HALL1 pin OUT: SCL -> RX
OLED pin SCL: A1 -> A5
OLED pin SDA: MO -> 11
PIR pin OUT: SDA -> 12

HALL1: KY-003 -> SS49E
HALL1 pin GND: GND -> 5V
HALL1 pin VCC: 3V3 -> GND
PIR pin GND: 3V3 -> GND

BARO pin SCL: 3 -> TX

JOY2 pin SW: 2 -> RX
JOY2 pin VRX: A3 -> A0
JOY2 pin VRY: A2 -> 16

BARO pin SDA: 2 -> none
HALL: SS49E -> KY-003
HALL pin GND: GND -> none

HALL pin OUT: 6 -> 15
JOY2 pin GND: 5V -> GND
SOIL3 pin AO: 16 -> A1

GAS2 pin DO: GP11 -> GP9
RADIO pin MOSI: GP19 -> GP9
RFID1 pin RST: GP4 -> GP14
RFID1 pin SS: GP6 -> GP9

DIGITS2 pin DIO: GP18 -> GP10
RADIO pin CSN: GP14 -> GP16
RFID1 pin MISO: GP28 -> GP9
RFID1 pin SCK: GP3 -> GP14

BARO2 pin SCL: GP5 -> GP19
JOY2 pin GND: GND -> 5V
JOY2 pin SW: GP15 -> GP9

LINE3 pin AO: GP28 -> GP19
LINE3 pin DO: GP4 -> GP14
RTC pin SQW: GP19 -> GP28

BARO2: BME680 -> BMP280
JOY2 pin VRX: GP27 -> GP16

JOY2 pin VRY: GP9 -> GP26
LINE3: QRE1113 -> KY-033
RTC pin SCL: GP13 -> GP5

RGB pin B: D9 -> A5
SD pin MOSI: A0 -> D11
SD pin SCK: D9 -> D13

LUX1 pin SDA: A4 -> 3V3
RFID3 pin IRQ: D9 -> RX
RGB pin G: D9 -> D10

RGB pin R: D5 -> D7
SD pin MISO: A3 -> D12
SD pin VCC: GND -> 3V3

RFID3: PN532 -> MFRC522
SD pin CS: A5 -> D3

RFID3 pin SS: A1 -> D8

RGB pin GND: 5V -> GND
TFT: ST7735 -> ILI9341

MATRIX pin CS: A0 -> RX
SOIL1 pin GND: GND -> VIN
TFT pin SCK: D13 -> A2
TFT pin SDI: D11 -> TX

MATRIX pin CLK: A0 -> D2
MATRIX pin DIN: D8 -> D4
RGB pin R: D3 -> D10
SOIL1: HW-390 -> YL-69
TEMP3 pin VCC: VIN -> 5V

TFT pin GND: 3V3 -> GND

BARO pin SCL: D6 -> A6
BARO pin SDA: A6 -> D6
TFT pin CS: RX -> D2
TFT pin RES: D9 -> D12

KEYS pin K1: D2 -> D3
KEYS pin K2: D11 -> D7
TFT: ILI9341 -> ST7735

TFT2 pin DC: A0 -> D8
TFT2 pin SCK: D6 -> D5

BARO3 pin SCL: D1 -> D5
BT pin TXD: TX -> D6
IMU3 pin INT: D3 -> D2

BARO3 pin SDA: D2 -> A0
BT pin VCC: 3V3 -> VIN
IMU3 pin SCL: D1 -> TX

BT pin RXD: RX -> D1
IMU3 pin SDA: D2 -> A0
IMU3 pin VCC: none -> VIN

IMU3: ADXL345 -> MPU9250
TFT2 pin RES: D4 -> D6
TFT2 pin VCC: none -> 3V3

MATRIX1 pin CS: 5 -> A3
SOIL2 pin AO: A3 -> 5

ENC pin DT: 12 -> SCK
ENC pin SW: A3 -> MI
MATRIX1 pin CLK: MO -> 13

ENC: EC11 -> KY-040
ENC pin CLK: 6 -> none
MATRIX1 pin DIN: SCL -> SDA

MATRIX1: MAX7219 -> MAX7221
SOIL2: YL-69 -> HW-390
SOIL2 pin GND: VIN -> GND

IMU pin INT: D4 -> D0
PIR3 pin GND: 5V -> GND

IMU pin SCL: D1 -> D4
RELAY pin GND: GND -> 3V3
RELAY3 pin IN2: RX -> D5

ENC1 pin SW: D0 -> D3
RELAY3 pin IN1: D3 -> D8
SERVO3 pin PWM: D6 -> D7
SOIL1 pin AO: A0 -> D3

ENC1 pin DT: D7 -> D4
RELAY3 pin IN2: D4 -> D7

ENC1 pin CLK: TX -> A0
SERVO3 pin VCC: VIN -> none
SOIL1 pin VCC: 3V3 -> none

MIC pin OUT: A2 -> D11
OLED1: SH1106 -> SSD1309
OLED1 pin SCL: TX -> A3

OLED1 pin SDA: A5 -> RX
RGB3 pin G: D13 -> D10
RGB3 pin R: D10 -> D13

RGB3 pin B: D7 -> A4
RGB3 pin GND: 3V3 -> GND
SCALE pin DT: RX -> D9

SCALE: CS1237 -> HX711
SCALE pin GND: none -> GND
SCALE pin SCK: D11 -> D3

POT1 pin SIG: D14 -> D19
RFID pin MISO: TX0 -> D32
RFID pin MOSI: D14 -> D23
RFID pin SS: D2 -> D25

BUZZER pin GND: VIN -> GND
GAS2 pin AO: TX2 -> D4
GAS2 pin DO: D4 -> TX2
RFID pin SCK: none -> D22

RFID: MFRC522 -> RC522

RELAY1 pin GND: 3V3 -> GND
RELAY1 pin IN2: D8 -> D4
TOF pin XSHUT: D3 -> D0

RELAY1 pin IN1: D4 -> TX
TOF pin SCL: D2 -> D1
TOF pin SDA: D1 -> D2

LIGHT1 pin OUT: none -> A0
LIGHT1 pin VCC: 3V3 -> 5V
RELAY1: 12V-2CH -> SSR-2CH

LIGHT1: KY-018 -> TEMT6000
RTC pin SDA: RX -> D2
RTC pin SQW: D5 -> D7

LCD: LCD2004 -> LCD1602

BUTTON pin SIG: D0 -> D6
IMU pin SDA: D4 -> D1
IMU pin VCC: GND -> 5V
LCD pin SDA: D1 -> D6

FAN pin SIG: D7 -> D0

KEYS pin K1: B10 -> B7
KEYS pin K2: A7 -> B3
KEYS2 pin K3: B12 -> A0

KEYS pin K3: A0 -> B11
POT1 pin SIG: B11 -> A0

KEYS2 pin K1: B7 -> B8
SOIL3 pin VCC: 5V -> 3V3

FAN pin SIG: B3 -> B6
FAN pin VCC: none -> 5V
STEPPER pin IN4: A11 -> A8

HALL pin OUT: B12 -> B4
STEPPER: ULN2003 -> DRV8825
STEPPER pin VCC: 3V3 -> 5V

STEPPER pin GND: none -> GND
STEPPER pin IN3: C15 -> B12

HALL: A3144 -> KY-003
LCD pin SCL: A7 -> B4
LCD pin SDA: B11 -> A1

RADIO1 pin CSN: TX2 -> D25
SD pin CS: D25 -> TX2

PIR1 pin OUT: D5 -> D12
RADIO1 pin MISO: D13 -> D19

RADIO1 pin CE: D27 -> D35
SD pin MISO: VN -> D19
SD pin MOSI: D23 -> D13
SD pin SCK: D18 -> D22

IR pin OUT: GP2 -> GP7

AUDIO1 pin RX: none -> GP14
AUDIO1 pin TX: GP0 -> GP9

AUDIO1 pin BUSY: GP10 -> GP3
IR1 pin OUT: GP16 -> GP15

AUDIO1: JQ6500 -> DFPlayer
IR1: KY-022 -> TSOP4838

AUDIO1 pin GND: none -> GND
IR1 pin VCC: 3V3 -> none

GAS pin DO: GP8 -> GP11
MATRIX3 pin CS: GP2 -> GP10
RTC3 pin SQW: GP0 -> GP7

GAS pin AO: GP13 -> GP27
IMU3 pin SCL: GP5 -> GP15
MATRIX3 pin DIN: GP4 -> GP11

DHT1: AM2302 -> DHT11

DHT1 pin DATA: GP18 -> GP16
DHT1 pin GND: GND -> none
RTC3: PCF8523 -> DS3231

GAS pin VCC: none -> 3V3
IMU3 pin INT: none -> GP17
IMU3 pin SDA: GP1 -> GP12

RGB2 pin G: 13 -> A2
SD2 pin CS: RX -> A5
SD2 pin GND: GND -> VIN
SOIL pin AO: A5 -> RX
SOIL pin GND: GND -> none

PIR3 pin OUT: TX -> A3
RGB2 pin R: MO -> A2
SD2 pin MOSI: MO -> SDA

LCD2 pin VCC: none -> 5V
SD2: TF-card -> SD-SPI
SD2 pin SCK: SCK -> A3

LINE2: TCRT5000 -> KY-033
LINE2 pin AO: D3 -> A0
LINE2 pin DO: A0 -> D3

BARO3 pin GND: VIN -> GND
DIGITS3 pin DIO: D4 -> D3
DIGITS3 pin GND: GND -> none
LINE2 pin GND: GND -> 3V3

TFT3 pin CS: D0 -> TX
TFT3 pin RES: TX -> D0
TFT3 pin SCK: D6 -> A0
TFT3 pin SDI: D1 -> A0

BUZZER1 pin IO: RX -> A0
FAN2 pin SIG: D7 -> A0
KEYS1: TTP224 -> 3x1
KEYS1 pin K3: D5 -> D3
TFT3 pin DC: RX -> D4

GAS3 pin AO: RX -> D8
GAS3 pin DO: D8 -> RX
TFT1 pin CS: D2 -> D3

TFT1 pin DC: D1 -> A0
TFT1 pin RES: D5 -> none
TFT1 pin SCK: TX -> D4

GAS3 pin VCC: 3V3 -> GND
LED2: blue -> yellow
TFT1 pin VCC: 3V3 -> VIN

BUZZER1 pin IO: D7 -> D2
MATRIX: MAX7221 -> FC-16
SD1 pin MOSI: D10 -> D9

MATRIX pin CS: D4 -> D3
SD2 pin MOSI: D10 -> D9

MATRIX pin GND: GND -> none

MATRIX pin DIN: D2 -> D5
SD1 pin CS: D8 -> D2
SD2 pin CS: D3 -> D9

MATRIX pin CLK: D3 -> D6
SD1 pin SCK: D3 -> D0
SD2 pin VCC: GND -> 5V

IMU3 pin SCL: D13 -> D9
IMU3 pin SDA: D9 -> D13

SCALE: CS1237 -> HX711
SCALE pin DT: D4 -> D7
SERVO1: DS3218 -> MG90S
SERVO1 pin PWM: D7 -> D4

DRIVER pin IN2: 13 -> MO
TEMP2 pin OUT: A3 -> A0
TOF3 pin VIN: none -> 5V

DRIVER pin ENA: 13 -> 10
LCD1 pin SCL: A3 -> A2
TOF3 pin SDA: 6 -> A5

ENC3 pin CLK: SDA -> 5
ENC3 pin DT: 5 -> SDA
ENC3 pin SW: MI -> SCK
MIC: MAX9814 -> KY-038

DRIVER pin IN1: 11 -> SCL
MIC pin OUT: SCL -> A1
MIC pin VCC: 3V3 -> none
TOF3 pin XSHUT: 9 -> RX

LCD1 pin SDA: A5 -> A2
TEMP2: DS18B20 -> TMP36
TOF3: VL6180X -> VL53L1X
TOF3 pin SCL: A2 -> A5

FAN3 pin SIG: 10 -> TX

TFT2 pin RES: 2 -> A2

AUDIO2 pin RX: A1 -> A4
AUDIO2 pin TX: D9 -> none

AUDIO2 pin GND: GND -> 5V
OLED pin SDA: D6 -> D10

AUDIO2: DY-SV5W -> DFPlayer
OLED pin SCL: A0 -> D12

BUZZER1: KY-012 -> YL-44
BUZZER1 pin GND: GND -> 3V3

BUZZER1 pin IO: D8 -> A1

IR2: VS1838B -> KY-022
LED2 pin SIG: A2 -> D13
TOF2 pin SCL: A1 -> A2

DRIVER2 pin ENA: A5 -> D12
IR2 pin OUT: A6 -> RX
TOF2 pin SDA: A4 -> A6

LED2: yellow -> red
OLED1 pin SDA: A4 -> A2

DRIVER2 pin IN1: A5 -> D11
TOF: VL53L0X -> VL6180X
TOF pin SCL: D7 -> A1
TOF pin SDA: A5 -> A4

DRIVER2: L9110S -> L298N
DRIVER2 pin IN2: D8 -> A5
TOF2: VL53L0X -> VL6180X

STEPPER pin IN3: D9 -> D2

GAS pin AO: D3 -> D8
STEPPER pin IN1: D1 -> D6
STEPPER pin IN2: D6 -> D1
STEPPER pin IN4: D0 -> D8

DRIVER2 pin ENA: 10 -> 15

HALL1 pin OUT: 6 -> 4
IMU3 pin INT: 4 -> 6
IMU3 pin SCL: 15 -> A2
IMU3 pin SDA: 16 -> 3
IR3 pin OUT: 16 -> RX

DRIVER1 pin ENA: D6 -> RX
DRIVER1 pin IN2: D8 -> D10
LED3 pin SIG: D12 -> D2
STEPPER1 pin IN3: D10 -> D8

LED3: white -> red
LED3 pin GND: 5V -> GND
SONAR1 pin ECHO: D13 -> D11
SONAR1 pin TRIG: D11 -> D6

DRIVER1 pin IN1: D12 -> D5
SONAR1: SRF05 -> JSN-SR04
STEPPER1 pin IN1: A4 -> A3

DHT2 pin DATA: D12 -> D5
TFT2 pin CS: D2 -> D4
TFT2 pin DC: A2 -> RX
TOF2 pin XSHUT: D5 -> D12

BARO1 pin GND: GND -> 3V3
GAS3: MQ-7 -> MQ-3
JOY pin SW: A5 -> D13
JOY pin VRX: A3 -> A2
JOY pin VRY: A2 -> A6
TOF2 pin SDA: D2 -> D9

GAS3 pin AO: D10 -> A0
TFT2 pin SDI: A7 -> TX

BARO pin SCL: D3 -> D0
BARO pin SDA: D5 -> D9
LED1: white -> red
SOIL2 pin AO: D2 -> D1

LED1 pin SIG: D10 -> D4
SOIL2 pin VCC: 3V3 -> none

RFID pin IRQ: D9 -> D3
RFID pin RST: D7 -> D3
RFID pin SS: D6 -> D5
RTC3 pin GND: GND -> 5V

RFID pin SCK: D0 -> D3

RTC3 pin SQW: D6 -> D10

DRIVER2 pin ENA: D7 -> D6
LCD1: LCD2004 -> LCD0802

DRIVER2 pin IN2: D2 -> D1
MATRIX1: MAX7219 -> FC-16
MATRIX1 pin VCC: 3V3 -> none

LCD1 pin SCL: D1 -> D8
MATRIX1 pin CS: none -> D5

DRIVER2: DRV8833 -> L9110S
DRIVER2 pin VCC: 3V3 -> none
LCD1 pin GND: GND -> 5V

Task statement: Extract from the records above the lines from the one containing "TOF2 pin SCL: A1 -> A2" to the one containing "IMU3 pin SDA: 16 -> 3", both lines included, exactly as they appear and with nothing else.

Written reply:
TOF2 pin SCL: A1 -> A2

DRIVER2 pin ENA: A5 -> D12
IR2 pin OUT: A6 -> RX
TOF2 pin SDA: A4 -> A6

LED2: yellow -> red
OLED1 pin SDA: A4 -> A2

DRIVER2 pin IN1: A5 -> D11
TOF: VL53L0X -> VL6180X
TOF pin SCL: D7 -> A1
TOF pin SDA: A5 -> A4

DRIVER2: L9110S -> L298N
DRIVER2 pin IN2: D8 -> A5
TOF2: VL53L0X -> VL6180X

STEPPER pin IN3: D9 -> D2

GAS pin AO: D3 -> D8
STEPPER pin IN1: D1 -> D6
STEPPER pin IN2: D6 -> D1
STEPPER pin IN4: D0 -> D8

DRIVER2 pin ENA: 10 -> 15

HALL1 pin OUT: 6 -> 4
IMU3 pin INT: 4 -> 6
IMU3 pin SCL: 15 -> A2
IMU3 pin SDA: 16 -> 3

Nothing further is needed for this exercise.